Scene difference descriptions
◆ ◆ ◆ ◆ ◆
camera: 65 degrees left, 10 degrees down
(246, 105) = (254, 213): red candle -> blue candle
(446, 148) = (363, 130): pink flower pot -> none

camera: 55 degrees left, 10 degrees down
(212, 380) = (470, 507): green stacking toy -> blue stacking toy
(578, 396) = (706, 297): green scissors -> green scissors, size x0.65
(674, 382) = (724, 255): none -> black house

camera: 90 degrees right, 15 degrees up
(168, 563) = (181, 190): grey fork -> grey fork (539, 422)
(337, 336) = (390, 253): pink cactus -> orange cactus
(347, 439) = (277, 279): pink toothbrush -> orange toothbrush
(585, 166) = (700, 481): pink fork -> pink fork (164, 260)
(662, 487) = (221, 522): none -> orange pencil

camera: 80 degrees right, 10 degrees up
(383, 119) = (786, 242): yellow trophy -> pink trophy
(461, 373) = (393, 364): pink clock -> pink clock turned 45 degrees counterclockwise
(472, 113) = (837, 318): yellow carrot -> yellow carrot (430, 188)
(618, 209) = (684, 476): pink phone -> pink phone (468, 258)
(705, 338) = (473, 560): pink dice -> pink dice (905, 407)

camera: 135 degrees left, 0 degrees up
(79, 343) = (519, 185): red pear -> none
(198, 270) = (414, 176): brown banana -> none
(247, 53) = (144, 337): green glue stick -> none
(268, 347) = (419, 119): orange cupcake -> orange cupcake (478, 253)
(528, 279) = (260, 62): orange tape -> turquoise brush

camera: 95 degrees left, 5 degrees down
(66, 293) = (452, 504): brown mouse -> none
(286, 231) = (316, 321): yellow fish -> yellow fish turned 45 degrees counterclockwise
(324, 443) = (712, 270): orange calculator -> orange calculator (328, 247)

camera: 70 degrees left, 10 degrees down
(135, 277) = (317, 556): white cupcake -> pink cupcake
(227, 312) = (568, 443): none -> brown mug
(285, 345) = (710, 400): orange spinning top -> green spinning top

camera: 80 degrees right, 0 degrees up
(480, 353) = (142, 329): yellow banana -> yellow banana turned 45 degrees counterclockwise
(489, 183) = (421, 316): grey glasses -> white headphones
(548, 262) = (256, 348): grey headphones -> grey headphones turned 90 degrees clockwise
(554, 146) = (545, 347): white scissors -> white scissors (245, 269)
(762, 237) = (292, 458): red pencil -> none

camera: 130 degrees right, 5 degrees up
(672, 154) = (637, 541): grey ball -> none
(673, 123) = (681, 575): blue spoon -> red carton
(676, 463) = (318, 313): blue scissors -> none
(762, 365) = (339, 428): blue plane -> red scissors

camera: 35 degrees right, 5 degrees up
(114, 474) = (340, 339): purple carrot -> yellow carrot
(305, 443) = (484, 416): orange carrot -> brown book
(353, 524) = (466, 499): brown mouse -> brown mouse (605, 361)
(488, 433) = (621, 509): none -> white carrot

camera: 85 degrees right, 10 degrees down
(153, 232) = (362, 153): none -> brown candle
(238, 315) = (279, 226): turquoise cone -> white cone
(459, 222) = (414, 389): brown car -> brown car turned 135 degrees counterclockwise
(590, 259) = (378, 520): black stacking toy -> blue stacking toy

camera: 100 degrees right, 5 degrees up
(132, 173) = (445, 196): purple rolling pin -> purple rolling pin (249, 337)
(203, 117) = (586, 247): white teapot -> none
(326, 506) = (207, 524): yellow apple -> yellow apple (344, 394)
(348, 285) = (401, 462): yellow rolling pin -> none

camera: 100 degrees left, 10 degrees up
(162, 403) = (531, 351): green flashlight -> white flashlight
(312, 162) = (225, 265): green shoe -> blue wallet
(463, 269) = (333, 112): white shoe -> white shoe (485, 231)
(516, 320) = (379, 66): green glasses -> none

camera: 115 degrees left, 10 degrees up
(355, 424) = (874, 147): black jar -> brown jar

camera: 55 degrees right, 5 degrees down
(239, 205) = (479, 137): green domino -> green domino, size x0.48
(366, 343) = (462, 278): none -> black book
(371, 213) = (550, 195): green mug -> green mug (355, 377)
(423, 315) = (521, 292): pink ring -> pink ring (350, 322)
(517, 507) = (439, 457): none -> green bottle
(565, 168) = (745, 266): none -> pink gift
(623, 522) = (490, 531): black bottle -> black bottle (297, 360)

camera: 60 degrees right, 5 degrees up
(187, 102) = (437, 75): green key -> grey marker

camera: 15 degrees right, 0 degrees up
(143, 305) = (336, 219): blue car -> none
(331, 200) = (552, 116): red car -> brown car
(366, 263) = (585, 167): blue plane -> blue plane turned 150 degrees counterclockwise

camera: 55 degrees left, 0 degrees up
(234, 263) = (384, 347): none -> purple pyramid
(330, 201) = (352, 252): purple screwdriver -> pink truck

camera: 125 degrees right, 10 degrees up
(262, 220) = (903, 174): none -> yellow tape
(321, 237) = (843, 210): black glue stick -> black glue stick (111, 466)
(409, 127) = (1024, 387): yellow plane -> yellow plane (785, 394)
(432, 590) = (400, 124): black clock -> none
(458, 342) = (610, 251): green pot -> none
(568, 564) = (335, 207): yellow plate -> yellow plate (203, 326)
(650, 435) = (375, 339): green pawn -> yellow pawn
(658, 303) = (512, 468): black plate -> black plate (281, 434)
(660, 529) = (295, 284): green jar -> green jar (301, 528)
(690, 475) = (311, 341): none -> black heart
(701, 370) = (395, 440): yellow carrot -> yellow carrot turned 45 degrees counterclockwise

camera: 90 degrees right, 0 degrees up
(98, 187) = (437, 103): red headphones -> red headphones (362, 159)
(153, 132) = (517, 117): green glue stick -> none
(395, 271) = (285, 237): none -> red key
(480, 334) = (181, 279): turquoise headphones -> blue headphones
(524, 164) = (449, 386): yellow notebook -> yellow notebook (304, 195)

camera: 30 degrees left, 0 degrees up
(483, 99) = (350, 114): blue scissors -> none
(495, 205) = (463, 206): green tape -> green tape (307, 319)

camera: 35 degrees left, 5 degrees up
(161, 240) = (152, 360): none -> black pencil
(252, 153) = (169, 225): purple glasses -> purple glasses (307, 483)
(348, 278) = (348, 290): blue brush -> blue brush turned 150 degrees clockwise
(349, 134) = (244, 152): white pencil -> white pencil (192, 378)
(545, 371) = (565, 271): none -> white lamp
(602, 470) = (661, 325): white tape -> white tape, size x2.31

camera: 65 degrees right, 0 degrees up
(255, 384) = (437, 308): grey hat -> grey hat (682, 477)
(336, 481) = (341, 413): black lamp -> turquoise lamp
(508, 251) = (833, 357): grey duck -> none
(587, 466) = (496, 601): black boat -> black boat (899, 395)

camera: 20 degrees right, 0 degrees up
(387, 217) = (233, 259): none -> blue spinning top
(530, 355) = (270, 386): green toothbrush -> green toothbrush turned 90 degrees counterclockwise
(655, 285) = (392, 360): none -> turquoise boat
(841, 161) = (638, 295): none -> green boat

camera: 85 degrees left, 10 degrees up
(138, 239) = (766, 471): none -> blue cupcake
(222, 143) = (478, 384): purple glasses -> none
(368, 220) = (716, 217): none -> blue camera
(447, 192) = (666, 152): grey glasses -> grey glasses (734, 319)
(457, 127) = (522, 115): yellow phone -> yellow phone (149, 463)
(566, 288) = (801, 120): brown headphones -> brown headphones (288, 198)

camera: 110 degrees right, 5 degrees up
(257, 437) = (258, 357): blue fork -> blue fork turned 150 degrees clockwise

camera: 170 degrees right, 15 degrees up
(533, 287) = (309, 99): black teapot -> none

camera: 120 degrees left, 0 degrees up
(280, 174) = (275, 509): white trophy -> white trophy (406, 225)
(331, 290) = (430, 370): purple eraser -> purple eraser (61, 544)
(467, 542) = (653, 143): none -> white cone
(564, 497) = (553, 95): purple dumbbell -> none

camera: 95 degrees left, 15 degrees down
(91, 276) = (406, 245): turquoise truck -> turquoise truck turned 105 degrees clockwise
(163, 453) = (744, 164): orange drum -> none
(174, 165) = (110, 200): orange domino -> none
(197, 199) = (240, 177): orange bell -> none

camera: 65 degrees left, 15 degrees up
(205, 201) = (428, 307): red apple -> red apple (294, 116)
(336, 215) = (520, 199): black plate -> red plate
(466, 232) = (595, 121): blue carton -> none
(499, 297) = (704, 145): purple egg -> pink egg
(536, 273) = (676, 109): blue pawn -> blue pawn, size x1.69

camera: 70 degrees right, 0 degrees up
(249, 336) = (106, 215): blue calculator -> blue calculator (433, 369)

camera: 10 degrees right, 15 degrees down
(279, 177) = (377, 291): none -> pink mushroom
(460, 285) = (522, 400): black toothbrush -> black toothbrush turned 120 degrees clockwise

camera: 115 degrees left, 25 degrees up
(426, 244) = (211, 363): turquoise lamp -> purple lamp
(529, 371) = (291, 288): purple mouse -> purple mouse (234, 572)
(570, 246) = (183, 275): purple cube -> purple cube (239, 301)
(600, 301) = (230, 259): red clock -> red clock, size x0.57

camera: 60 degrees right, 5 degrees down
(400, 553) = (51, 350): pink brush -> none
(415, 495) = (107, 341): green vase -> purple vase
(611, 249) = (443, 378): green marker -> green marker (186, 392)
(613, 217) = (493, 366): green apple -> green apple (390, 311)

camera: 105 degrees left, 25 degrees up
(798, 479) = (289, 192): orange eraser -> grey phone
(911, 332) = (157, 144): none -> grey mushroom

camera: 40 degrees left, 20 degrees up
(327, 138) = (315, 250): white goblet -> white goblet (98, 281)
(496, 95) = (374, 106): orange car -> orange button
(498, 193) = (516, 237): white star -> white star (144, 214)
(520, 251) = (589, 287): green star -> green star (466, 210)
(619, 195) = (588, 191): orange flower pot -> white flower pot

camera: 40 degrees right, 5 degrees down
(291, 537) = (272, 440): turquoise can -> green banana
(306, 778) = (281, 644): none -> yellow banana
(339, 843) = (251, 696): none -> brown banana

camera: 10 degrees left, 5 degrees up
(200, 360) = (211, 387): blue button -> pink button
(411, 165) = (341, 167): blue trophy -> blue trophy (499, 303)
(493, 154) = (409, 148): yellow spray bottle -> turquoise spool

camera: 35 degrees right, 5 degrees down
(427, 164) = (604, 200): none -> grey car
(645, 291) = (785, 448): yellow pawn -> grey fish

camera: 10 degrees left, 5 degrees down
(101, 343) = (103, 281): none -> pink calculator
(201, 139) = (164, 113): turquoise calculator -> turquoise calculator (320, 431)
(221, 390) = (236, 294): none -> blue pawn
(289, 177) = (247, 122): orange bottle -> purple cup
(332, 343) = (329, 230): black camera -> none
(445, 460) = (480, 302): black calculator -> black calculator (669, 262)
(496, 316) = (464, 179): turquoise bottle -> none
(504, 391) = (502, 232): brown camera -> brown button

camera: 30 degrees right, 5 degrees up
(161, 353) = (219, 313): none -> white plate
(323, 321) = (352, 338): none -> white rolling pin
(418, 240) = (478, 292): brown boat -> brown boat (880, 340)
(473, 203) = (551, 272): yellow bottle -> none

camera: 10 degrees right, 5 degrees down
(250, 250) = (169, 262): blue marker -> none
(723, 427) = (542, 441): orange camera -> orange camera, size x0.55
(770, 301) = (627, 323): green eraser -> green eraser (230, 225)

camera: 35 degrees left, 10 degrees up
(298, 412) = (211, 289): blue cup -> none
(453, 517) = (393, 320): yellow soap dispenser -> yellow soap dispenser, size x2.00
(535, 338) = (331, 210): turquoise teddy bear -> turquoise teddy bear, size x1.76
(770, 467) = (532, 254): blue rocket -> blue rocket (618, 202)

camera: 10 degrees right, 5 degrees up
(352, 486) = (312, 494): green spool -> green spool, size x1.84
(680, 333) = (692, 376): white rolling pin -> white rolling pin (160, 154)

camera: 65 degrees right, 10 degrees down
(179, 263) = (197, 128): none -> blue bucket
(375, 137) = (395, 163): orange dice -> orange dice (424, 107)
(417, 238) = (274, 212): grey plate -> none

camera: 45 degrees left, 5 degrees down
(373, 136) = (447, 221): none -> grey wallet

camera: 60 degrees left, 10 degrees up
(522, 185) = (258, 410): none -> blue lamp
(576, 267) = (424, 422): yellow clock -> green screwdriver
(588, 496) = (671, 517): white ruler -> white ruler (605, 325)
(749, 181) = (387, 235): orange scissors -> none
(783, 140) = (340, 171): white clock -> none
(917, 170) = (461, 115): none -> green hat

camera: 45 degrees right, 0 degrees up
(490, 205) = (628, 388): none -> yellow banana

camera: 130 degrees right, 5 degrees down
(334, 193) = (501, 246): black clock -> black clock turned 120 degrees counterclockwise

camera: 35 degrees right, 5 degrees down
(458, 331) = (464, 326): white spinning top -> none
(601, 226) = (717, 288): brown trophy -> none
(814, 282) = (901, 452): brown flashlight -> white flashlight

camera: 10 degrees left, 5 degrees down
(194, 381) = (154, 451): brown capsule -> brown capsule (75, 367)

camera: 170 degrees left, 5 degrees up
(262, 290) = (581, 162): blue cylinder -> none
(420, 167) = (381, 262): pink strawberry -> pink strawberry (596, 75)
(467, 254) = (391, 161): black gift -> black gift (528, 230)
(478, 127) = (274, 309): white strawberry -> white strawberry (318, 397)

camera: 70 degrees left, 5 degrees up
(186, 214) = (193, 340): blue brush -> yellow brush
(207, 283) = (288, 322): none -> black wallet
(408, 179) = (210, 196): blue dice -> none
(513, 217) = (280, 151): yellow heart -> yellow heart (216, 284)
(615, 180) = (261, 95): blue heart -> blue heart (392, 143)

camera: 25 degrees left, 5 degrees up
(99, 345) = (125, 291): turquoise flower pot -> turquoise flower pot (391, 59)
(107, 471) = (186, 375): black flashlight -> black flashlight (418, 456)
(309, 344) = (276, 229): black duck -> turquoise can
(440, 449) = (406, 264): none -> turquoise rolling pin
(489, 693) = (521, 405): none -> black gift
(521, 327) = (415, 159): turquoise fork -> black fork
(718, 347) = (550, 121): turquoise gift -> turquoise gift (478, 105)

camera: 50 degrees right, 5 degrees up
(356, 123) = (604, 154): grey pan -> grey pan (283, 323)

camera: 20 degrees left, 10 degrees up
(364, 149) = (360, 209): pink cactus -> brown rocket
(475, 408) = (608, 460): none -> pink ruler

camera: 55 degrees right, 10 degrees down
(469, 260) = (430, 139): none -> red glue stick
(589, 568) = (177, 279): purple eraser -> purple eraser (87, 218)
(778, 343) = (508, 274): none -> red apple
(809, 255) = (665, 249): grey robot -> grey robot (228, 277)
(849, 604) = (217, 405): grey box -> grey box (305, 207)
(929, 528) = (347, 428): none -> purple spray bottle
◆ ◆ ◆ ◆ ◆
WHAT IS BEING ASKED: Transcribe the lines from the first line of the records through the line that contains "(168, 563) = (181, 190): grey", both included, and add nothing else.

COMPLETED EXERCISE:
camera: 65 degrees left, 10 degrees down
(246, 105) = (254, 213): red candle -> blue candle
(446, 148) = (363, 130): pink flower pot -> none

camera: 55 degrees left, 10 degrees down
(212, 380) = (470, 507): green stacking toy -> blue stacking toy
(578, 396) = (706, 297): green scissors -> green scissors, size x0.65
(674, 382) = (724, 255): none -> black house

camera: 90 degrees right, 15 degrees up
(168, 563) = (181, 190): grey fork -> grey fork (539, 422)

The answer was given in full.